Material for this exercise:
★ ★ ★
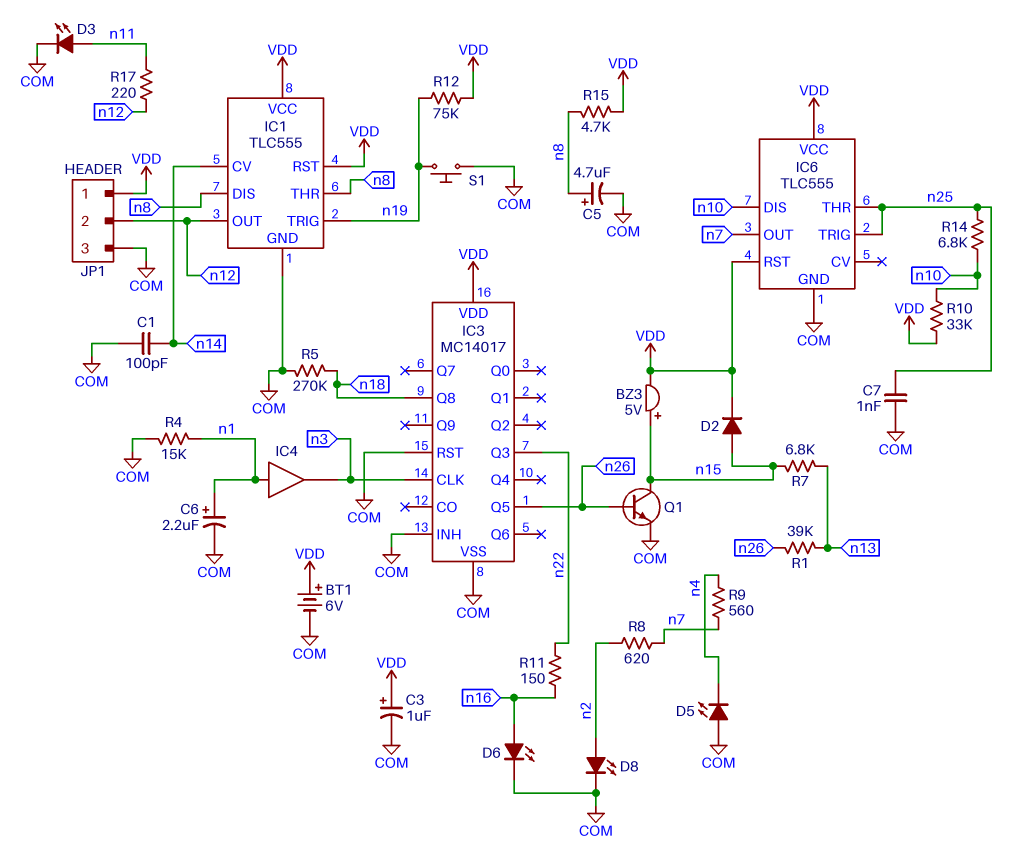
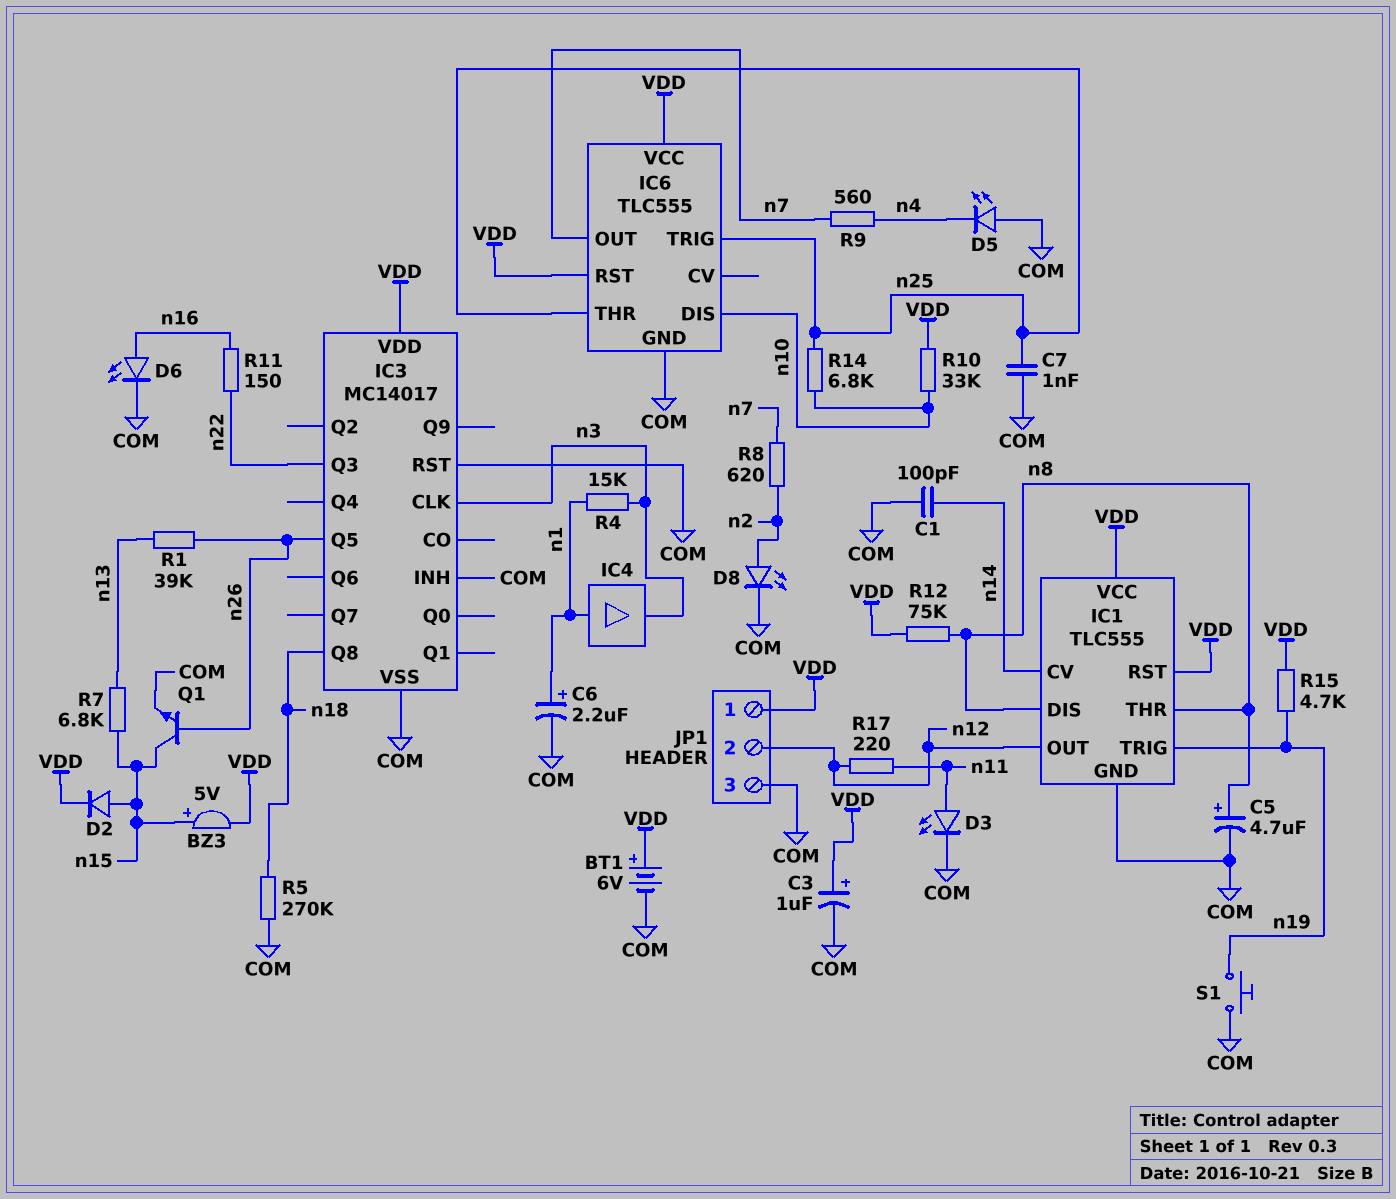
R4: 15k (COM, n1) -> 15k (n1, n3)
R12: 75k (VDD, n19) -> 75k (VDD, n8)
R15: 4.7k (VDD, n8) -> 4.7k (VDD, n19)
★ ★ ★
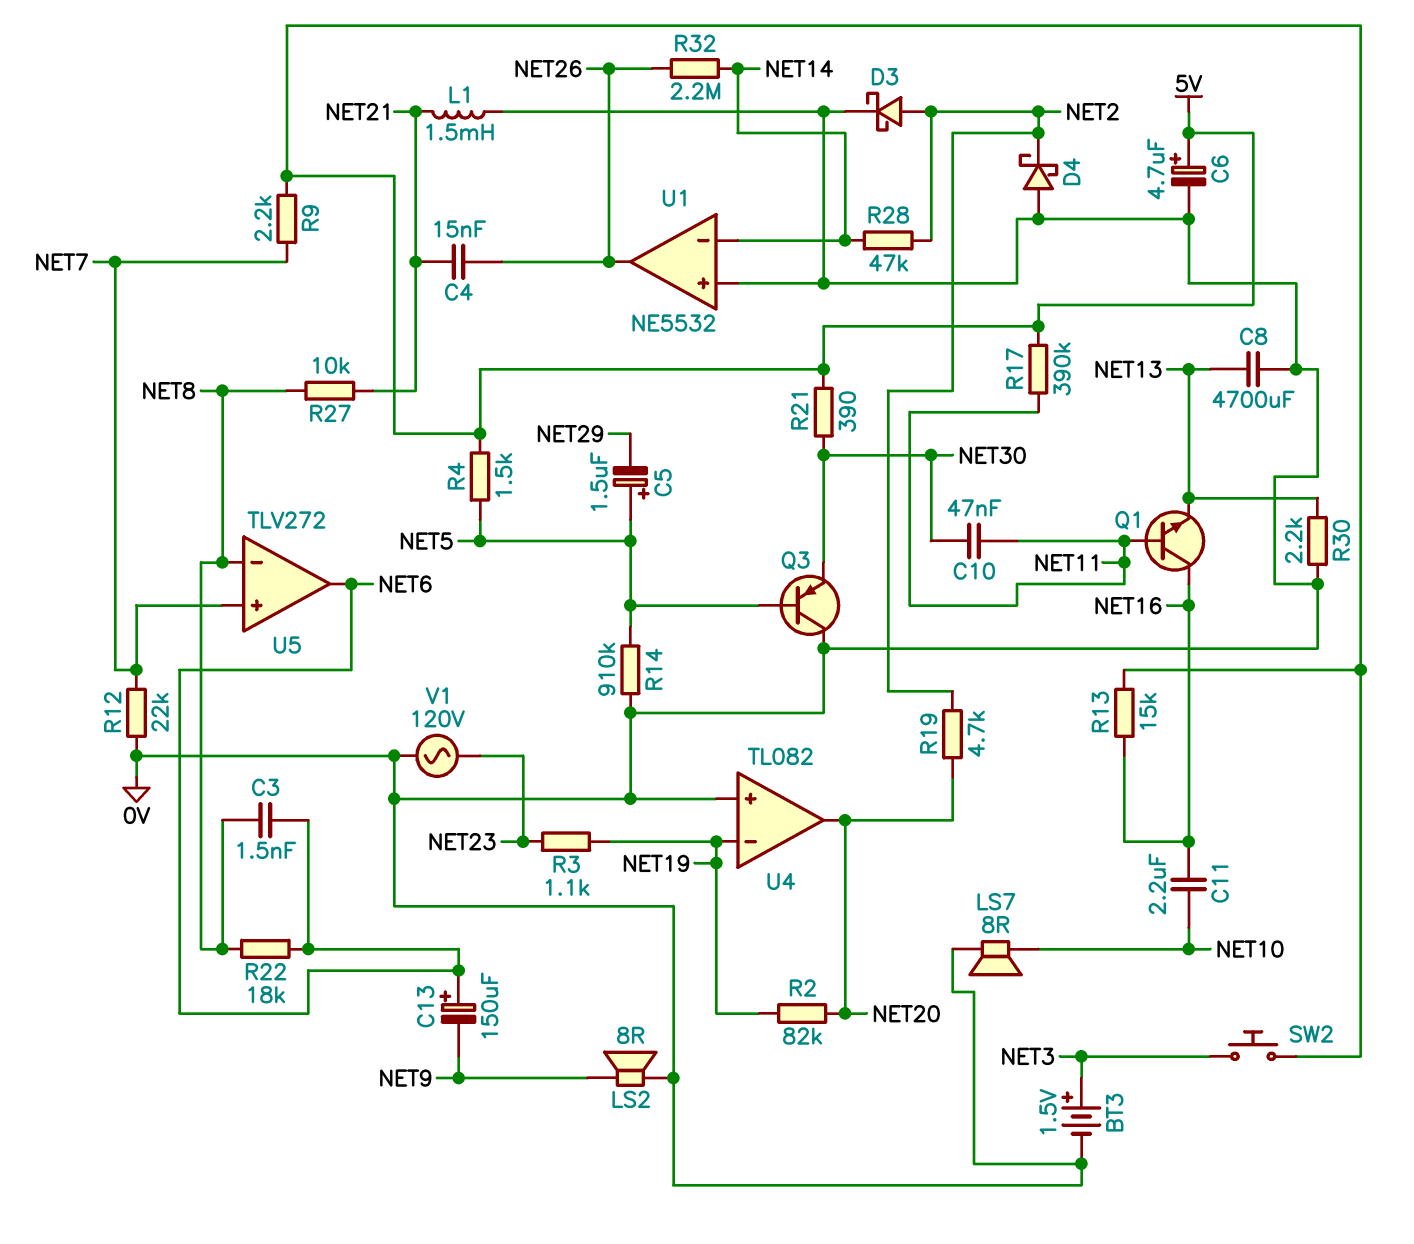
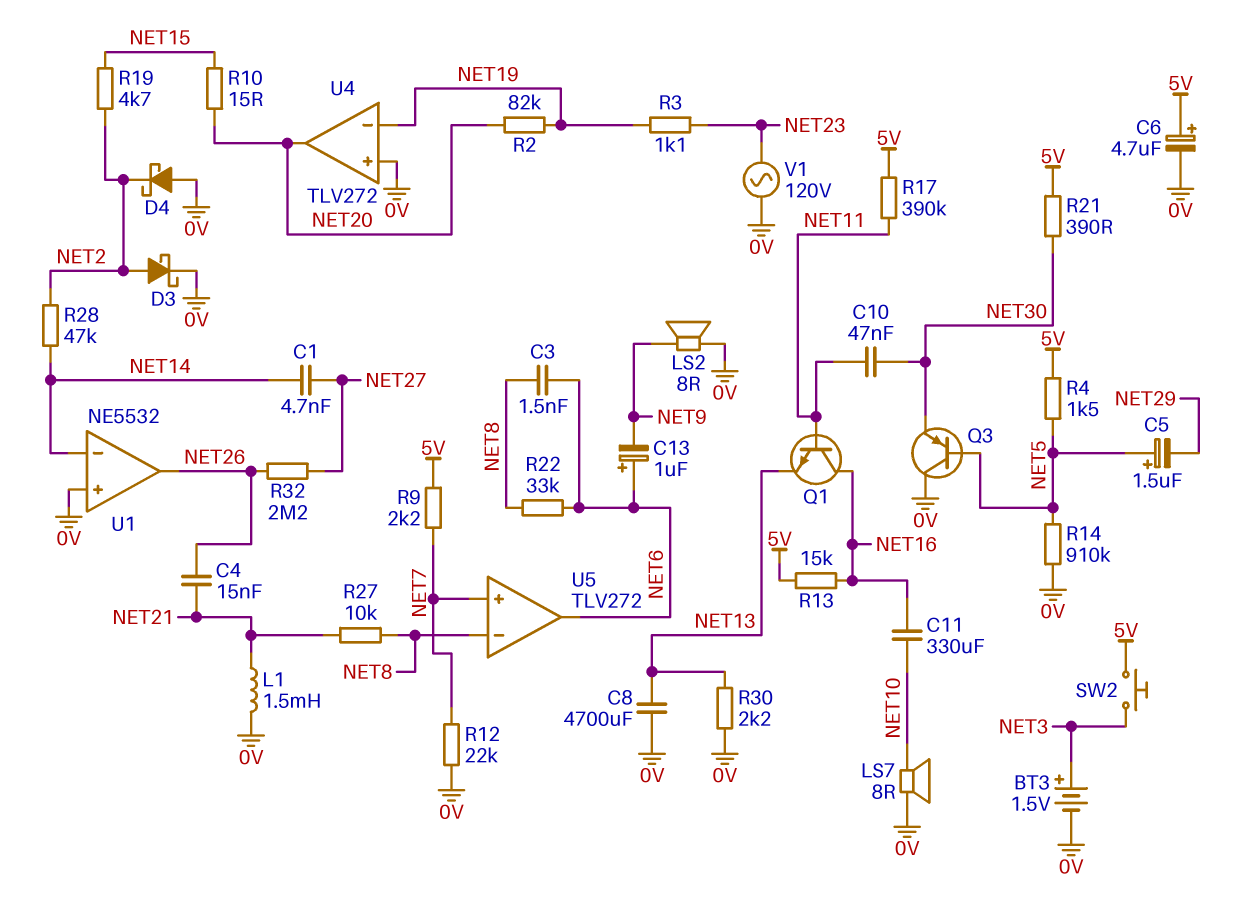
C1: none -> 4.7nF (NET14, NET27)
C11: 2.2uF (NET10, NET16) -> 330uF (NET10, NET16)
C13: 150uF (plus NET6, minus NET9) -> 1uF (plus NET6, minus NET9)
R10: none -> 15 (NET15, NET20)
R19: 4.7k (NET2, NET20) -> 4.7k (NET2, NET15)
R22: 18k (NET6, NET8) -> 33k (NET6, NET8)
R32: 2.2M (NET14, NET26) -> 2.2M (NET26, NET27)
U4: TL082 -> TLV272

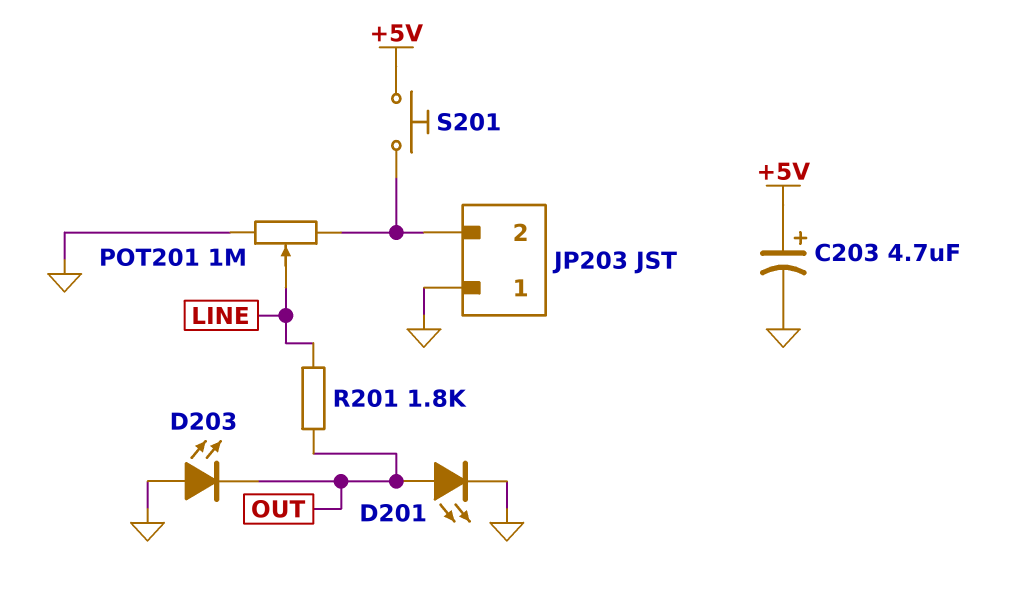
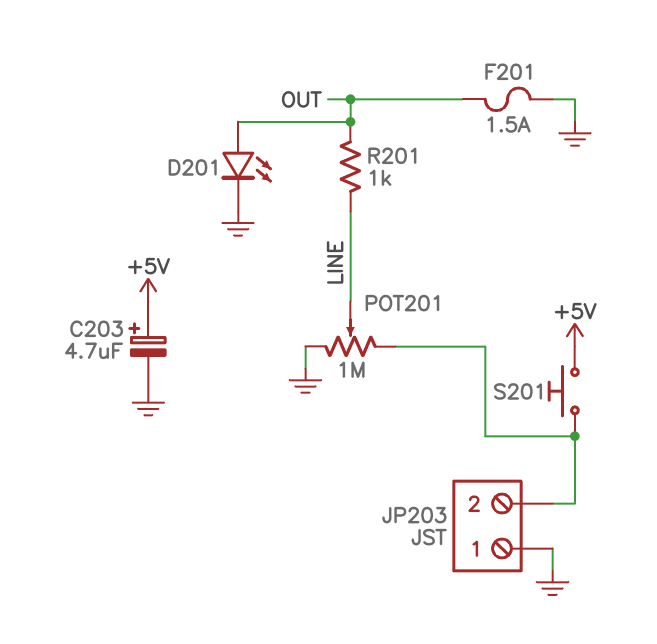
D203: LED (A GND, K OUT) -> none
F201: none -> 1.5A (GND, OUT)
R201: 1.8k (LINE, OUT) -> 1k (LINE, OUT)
★ ★ ★
What you need to do:
Take each line in the listing that has the word "none" and copy it.

Answer space:
C1: none -> 4.7nF (NET14, NET27)
R10: none -> 15 (NET15, NET20)
D203: LED (A GND, K OUT) -> none
F201: none -> 1.5A (GND, OUT)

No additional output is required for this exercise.